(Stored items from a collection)
::::
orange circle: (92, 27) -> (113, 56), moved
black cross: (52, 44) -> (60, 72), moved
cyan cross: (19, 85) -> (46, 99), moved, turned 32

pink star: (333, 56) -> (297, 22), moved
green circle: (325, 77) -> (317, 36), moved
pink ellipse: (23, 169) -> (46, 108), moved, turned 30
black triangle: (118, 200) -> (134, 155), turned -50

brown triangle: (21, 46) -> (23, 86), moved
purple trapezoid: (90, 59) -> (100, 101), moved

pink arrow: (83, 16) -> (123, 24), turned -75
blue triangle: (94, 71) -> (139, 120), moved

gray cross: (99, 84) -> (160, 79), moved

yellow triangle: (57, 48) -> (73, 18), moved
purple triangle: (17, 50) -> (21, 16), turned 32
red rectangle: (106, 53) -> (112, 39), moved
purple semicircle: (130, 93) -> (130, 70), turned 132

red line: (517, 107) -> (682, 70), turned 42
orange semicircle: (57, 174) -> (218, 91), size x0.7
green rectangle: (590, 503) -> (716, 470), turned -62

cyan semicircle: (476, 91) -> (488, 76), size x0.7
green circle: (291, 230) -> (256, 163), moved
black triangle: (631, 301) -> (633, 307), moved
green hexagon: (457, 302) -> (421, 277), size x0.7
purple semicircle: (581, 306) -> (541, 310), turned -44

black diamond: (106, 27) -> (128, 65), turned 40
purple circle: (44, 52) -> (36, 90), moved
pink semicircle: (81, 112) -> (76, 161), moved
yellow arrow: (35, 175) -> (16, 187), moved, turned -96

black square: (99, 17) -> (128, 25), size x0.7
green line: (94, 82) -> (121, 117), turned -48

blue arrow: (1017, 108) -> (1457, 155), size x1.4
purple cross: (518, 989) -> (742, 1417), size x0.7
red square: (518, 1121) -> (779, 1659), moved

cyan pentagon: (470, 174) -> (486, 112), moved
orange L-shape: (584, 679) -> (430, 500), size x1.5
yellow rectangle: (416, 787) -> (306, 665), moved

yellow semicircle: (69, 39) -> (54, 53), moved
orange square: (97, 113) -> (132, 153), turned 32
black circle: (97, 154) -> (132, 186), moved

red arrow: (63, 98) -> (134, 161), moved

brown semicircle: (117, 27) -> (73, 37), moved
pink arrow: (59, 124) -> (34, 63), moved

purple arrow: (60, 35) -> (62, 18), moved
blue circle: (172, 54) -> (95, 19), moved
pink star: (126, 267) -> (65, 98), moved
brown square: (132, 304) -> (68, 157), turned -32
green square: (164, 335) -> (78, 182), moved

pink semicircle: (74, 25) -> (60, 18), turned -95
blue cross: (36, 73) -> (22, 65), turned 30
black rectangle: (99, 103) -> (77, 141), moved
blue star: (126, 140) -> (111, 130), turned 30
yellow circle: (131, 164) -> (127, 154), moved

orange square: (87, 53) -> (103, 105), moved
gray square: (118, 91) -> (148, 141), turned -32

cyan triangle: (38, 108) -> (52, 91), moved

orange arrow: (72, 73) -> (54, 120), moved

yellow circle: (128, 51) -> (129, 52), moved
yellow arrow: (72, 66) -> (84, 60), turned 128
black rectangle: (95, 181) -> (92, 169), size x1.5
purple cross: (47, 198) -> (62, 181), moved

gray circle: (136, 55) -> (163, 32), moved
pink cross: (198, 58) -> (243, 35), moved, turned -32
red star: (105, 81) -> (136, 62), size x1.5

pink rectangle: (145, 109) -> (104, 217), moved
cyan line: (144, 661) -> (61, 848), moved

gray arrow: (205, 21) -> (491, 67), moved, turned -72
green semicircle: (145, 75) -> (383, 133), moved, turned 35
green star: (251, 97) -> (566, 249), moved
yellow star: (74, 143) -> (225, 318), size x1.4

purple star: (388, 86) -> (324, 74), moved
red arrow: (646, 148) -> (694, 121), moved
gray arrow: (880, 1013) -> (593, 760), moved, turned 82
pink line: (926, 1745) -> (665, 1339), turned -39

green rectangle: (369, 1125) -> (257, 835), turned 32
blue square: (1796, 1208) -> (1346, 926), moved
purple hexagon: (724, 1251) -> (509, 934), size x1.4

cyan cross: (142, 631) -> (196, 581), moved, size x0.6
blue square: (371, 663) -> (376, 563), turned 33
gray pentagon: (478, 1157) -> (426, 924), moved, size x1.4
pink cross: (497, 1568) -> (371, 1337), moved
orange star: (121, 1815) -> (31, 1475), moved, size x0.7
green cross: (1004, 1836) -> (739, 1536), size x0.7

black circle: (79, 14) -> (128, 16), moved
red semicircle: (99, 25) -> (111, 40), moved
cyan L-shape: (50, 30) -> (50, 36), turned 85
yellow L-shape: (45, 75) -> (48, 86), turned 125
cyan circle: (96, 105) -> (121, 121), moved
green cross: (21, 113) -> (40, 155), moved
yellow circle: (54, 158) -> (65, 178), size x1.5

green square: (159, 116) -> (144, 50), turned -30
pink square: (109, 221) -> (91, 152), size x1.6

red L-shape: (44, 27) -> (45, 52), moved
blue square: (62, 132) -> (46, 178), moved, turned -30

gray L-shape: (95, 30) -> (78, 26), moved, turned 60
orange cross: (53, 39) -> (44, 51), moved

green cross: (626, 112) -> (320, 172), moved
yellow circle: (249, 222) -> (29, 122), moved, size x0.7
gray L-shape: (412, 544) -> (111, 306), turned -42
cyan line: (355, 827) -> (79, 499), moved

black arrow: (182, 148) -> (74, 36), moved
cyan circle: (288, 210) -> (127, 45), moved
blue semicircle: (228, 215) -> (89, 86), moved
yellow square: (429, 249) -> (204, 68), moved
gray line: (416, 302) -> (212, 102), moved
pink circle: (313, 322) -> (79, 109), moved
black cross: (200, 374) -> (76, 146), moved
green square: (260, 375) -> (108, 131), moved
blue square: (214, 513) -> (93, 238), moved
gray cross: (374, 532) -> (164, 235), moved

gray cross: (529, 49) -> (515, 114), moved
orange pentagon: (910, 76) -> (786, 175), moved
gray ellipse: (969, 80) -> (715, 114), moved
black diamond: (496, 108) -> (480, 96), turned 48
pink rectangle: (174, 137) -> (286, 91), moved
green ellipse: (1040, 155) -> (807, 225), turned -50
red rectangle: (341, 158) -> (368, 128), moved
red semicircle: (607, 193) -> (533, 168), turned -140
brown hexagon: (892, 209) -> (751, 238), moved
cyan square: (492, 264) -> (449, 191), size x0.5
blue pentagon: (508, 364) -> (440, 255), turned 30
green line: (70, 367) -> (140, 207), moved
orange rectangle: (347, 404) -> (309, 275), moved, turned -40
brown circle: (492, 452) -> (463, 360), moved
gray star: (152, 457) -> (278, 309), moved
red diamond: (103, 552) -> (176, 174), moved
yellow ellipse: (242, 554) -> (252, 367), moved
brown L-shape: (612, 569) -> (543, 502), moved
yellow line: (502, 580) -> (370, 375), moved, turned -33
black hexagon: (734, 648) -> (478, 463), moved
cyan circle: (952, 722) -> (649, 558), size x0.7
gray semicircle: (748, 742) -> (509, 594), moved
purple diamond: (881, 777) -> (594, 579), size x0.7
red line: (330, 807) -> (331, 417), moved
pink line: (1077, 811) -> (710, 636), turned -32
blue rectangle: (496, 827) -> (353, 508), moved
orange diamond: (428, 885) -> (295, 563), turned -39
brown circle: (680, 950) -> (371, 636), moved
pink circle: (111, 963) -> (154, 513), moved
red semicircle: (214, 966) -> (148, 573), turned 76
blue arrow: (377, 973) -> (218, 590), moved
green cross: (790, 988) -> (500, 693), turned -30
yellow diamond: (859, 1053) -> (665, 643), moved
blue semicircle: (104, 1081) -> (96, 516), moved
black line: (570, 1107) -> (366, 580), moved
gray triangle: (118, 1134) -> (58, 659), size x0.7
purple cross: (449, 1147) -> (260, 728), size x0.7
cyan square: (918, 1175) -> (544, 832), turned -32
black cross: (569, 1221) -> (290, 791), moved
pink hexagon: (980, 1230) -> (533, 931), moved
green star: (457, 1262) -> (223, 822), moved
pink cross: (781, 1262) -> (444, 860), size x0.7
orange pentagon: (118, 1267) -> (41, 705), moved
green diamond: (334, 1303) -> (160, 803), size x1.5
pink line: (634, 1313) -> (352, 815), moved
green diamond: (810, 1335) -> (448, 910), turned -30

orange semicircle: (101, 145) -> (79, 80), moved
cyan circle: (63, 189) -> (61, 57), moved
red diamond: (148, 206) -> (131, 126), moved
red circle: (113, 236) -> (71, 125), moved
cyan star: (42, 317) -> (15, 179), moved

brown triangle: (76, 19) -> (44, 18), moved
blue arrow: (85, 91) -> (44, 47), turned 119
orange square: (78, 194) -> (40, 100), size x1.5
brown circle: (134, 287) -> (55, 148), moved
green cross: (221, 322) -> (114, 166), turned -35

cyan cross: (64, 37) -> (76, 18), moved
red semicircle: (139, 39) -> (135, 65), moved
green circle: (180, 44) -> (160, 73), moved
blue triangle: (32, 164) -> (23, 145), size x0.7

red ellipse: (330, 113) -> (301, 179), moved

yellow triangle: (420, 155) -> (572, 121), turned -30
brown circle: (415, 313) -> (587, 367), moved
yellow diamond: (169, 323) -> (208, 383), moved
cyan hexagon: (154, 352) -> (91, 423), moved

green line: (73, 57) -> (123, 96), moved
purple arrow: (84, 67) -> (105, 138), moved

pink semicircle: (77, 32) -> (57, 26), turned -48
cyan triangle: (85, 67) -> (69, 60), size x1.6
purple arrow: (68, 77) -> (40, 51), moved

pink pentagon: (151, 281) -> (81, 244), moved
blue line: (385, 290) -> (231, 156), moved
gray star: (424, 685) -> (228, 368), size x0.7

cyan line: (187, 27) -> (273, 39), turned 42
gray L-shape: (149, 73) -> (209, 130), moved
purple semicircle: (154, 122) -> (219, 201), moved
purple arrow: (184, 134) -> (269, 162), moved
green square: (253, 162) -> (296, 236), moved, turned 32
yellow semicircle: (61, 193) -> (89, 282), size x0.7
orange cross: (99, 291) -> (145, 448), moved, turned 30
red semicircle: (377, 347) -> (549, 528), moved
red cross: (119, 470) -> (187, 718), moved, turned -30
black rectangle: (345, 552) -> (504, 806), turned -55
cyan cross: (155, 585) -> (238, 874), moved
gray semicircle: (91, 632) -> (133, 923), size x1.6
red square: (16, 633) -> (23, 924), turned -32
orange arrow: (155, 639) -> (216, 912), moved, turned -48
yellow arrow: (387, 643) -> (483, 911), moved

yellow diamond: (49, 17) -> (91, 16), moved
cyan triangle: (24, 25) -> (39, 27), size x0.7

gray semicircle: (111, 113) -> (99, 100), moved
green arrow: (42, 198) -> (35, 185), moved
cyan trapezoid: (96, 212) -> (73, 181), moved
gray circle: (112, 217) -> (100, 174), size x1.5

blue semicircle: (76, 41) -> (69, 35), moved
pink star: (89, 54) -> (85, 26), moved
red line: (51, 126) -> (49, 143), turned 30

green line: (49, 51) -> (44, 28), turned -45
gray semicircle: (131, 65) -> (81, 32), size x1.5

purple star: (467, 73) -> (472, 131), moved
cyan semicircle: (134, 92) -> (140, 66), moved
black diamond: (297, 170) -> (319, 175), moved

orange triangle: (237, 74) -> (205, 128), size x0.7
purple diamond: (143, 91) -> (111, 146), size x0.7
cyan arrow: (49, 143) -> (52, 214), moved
::::
WORK TO COMPLETE »
Both the first line of the records above and the line containing "yellow rectangle: (416, 787)" are to be transcribed exactly, together with every line between them, and nothing else.

ANSWER SECTION »
orange circle: (92, 27) -> (113, 56), moved
black cross: (52, 44) -> (60, 72), moved
cyan cross: (19, 85) -> (46, 99), moved, turned 32

pink star: (333, 56) -> (297, 22), moved
green circle: (325, 77) -> (317, 36), moved
pink ellipse: (23, 169) -> (46, 108), moved, turned 30
black triangle: (118, 200) -> (134, 155), turned -50

brown triangle: (21, 46) -> (23, 86), moved
purple trapezoid: (90, 59) -> (100, 101), moved

pink arrow: (83, 16) -> (123, 24), turned -75
blue triangle: (94, 71) -> (139, 120), moved

gray cross: (99, 84) -> (160, 79), moved

yellow triangle: (57, 48) -> (73, 18), moved
purple triangle: (17, 50) -> (21, 16), turned 32
red rectangle: (106, 53) -> (112, 39), moved
purple semicircle: (130, 93) -> (130, 70), turned 132

red line: (517, 107) -> (682, 70), turned 42
orange semicircle: (57, 174) -> (218, 91), size x0.7
green rectangle: (590, 503) -> (716, 470), turned -62

cyan semicircle: (476, 91) -> (488, 76), size x0.7
green circle: (291, 230) -> (256, 163), moved
black triangle: (631, 301) -> (633, 307), moved
green hexagon: (457, 302) -> (421, 277), size x0.7
purple semicircle: (581, 306) -> (541, 310), turned -44

black diamond: (106, 27) -> (128, 65), turned 40
purple circle: (44, 52) -> (36, 90), moved
pink semicircle: (81, 112) -> (76, 161), moved
yellow arrow: (35, 175) -> (16, 187), moved, turned -96

black square: (99, 17) -> (128, 25), size x0.7
green line: (94, 82) -> (121, 117), turned -48

blue arrow: (1017, 108) -> (1457, 155), size x1.4
purple cross: (518, 989) -> (742, 1417), size x0.7
red square: (518, 1121) -> (779, 1659), moved

cyan pentagon: (470, 174) -> (486, 112), moved
orange L-shape: (584, 679) -> (430, 500), size x1.5
yellow rectangle: (416, 787) -> (306, 665), moved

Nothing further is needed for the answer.